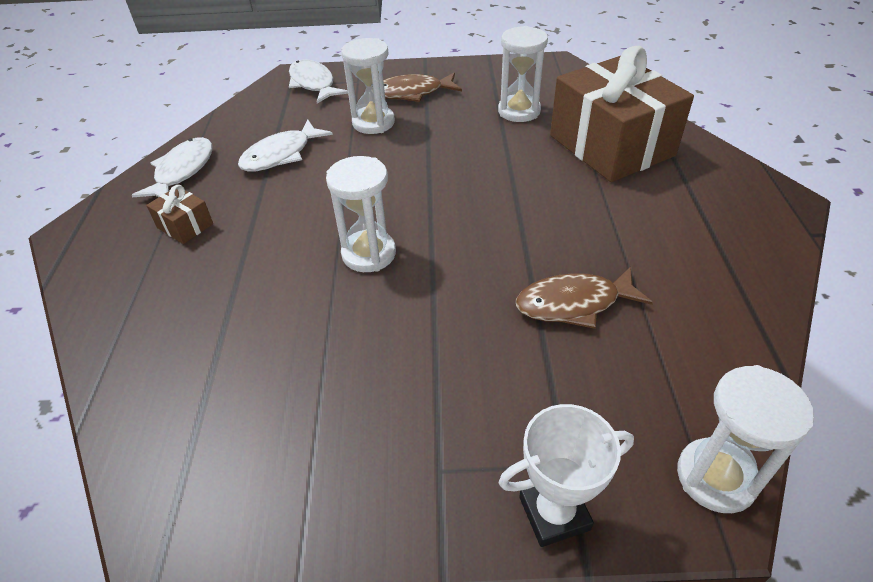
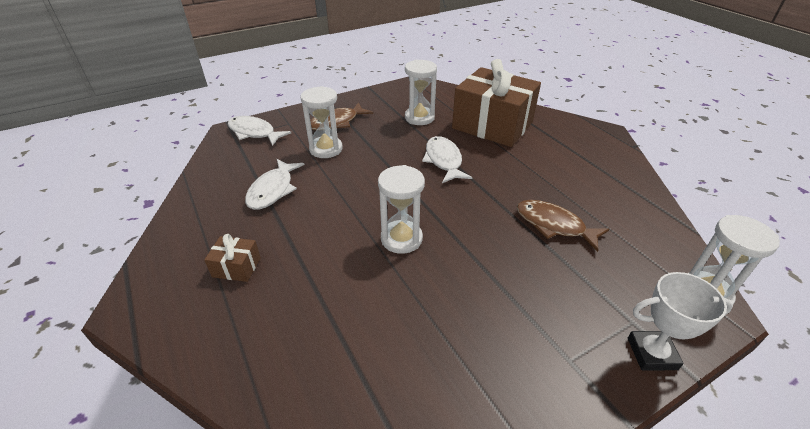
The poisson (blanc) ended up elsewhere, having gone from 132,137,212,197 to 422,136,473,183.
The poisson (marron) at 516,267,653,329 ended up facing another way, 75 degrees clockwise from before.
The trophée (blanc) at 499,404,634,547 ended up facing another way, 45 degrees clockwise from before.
==================================================
• Assigned task
The word "another" appears in some lines of the data. Copy every one of those lines.

• Output for this exercise
The poisson (marron) at 516,267,653,329 ended up facing another way, 75 degrees clockwise from before.
The trophée (blanc) at 499,404,634,547 ended up facing another way, 45 degrees clockwise from before.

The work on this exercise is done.